(Before-and-after change data)
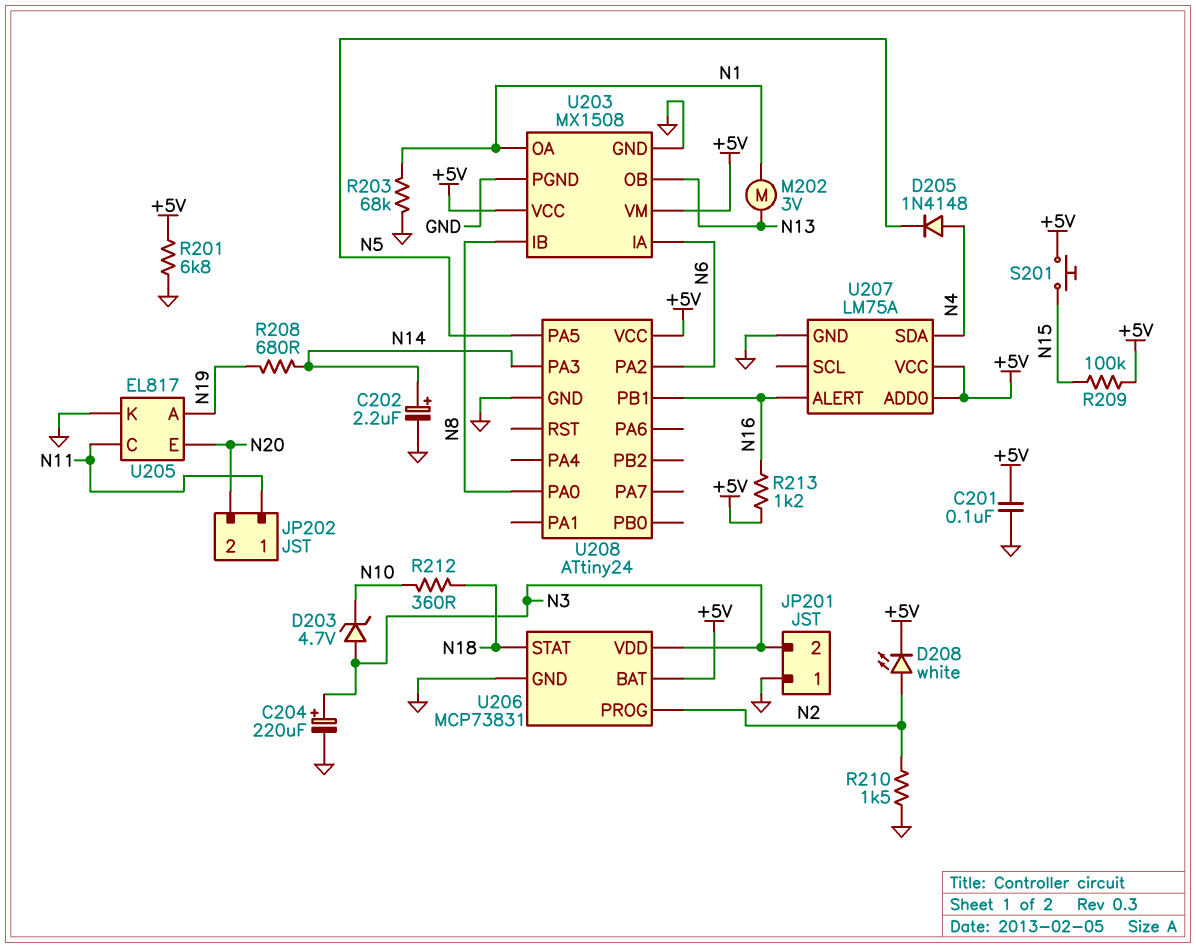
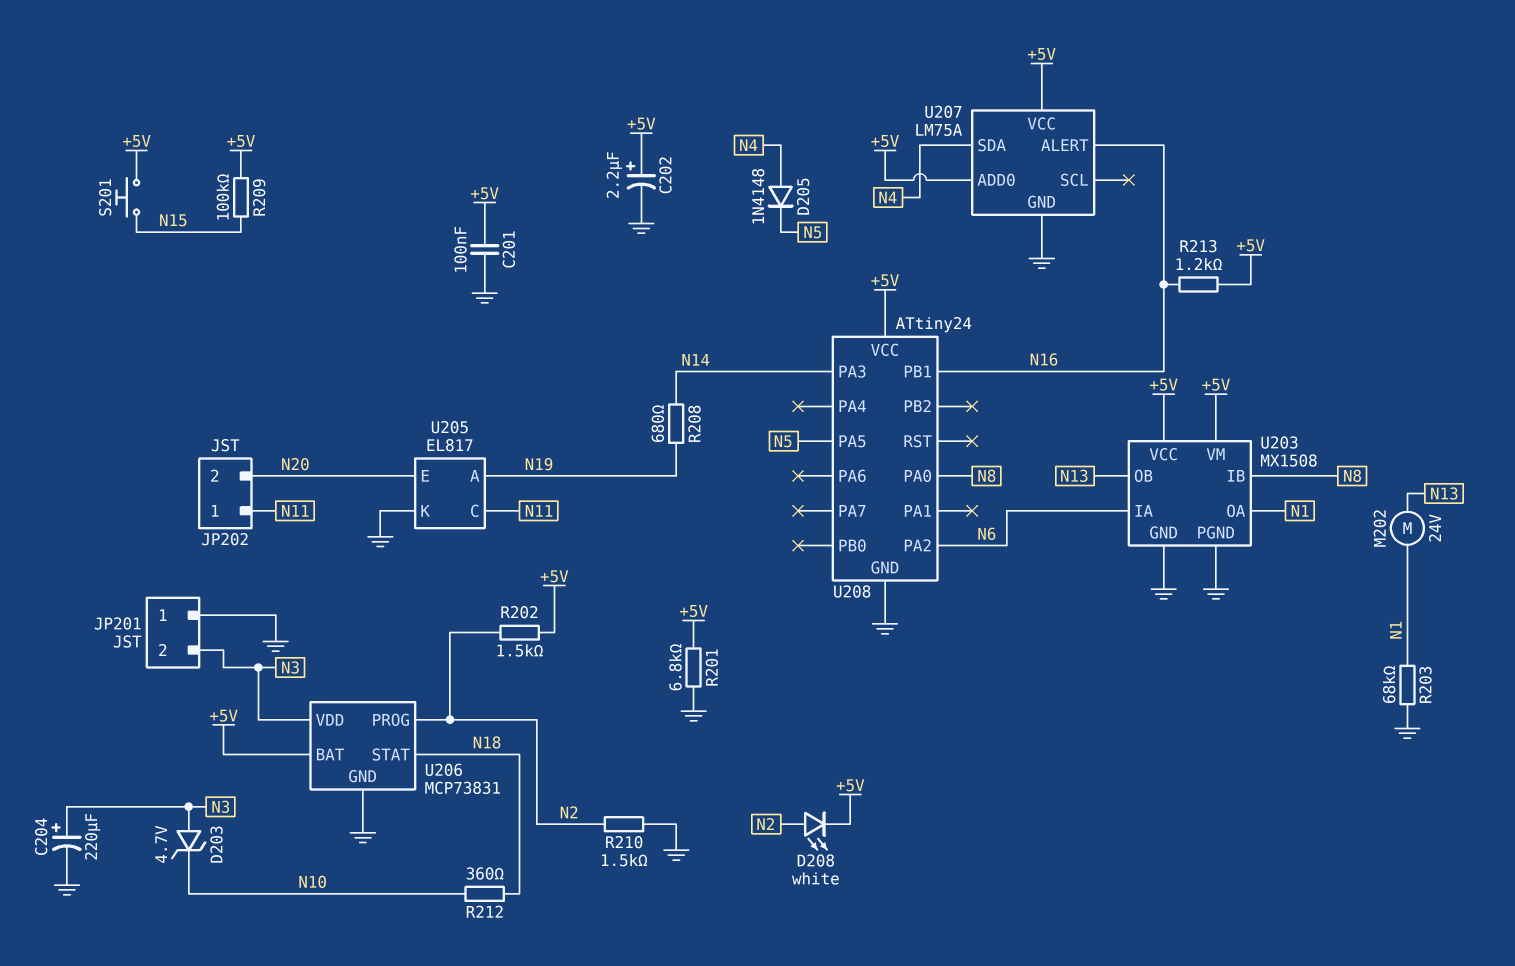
C202: 2.2uF (plus N14, minus GND) -> 2.2uF (plus +5V, minus GND)
M202: motor 3V (N1, N13) -> motor 24V (N1, N13)
R202: none -> 1.5k (+5V, N2)

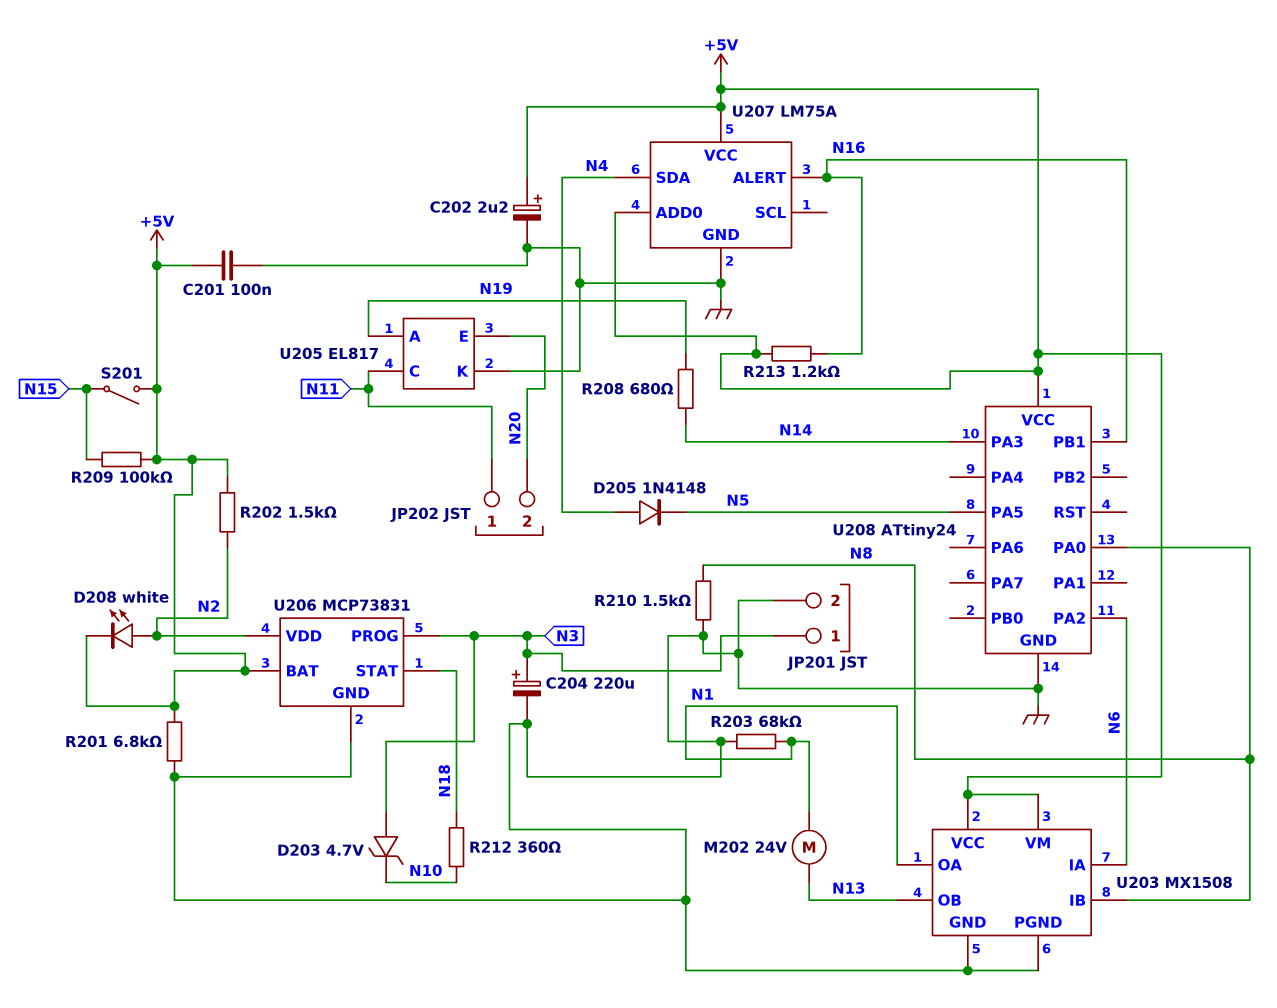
JP201 pin 1: GND -> N3
JP201 pin 2: N3 -> GND
R210: 1.5k (GND, N2) -> 1.5k (GND, N8)
S201: button (+5V, N15) -> switch (+5V, N15)
U206 pin PROG: N2 -> N3
U206 pin VDD: N3 -> N2

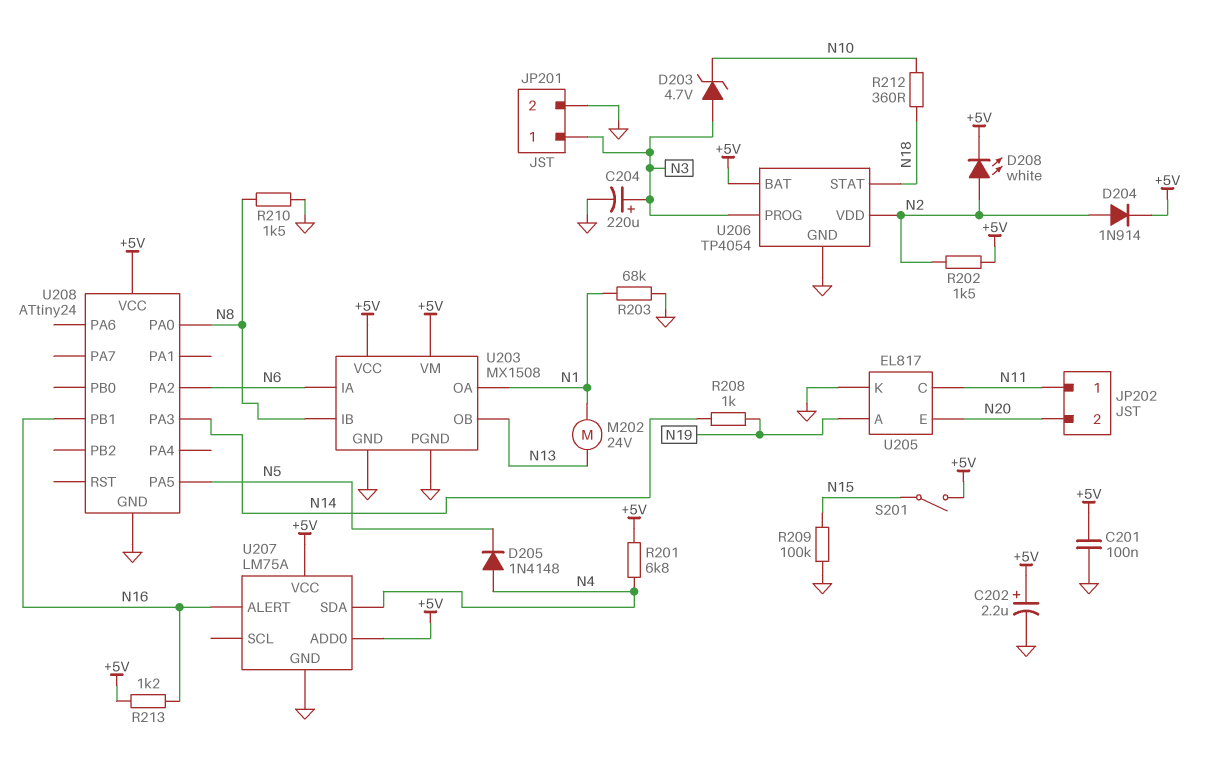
D204: none -> diode 1N914 (A N2, K +5V)
R201: 6.8k (+5V, GND) -> 6.8k (+5V, N4)
R208: 680 (N14, N19) -> 1k (N14, N19)
R209: 100k (+5V, N15) -> 100k (GND, N15)
U206: MCP73831 -> TP4054

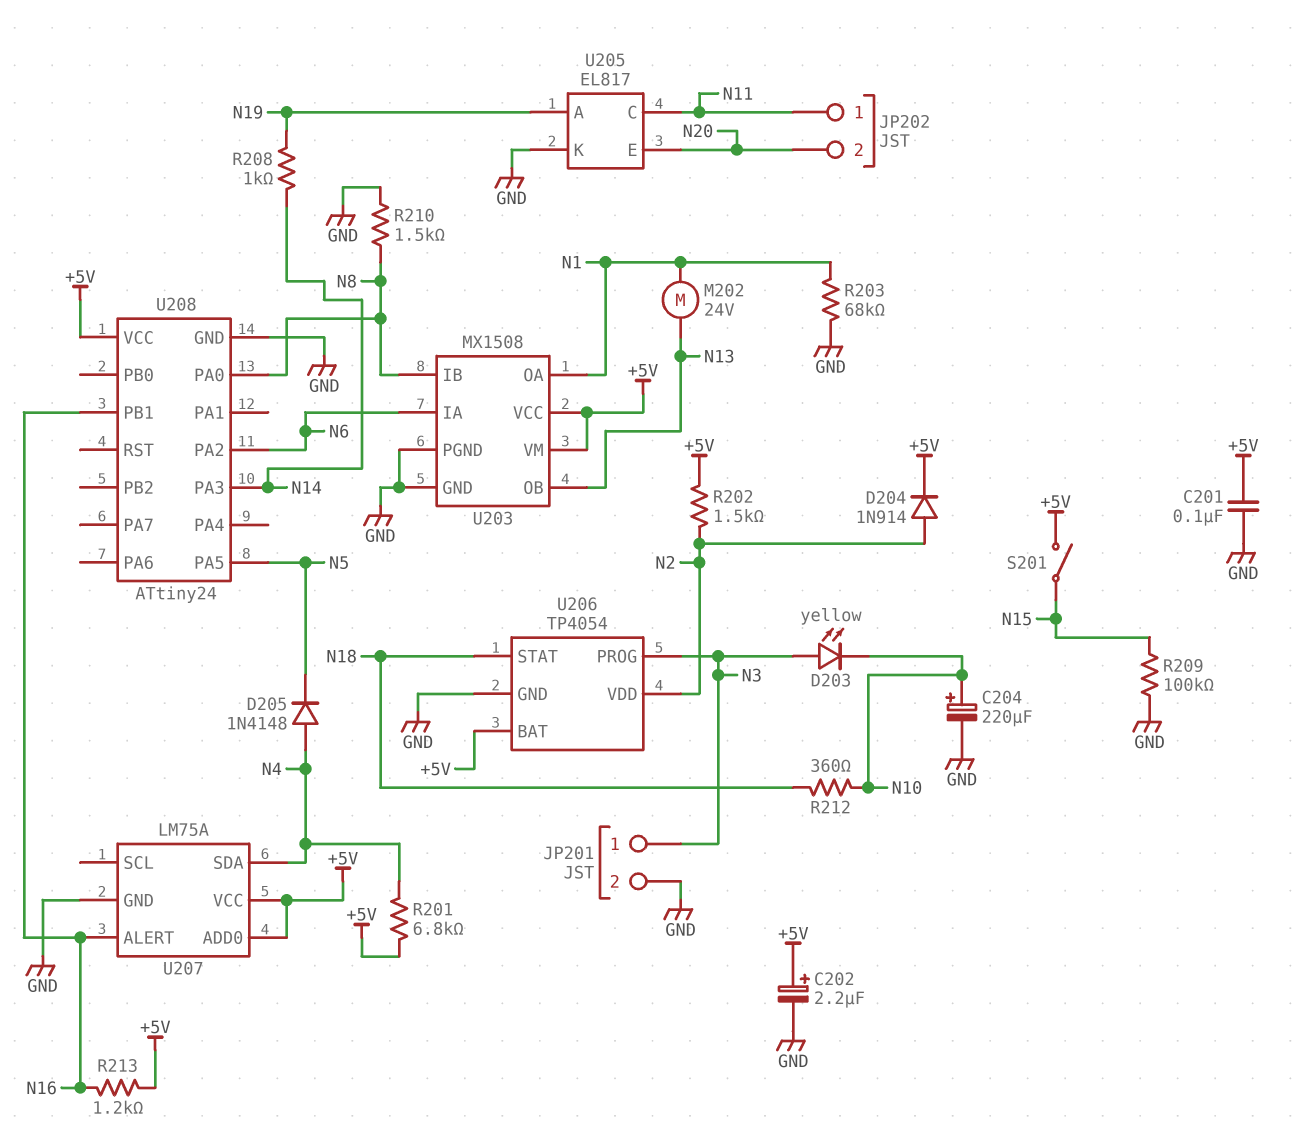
C204: 220uF (plus N3, minus GND) -> 220uF (plus N10, minus GND)
D203: zener 4.7V (A N3, K N10) -> LED yellow (A N3, K N10)
D208: LED white (A N2, K +5V) -> none

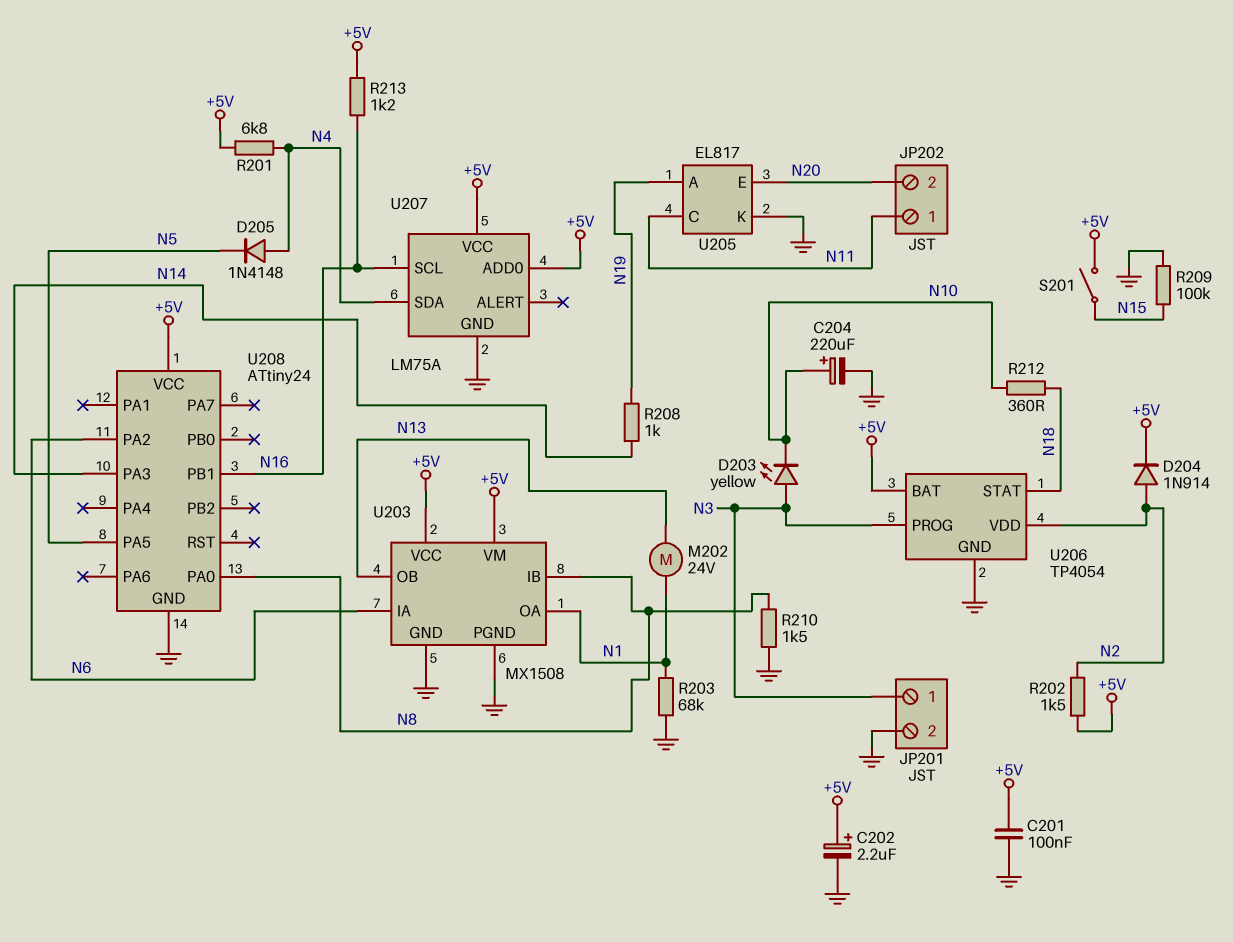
U207 pin ALERT: N16 -> none
U207 pin SCL: none -> N16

Work task
The lines from the one containing "JP201 pin 2: N3 -> GND" through the end of the data above are to be copied exactly, both ends included, and pictures are to be omitted.

Result for this task
JP201 pin 2: N3 -> GND
R210: 1.5k (GND, N2) -> 1.5k (GND, N8)
S201: button (+5V, N15) -> switch (+5V, N15)
U206 pin PROG: N2 -> N3
U206 pin VDD: N3 -> N2

D204: none -> diode 1N914 (A N2, K +5V)
R201: 6.8k (+5V, GND) -> 6.8k (+5V, N4)
R208: 680 (N14, N19) -> 1k (N14, N19)
R209: 100k (+5V, N15) -> 100k (GND, N15)
U206: MCP73831 -> TP4054

C204: 220uF (plus N3, minus GND) -> 220uF (plus N10, minus GND)
D203: zener 4.7V (A N3, K N10) -> LED yellow (A N3, K N10)
D208: LED white (A N2, K +5V) -> none

U207 pin ALERT: N16 -> none
U207 pin SCL: none -> N16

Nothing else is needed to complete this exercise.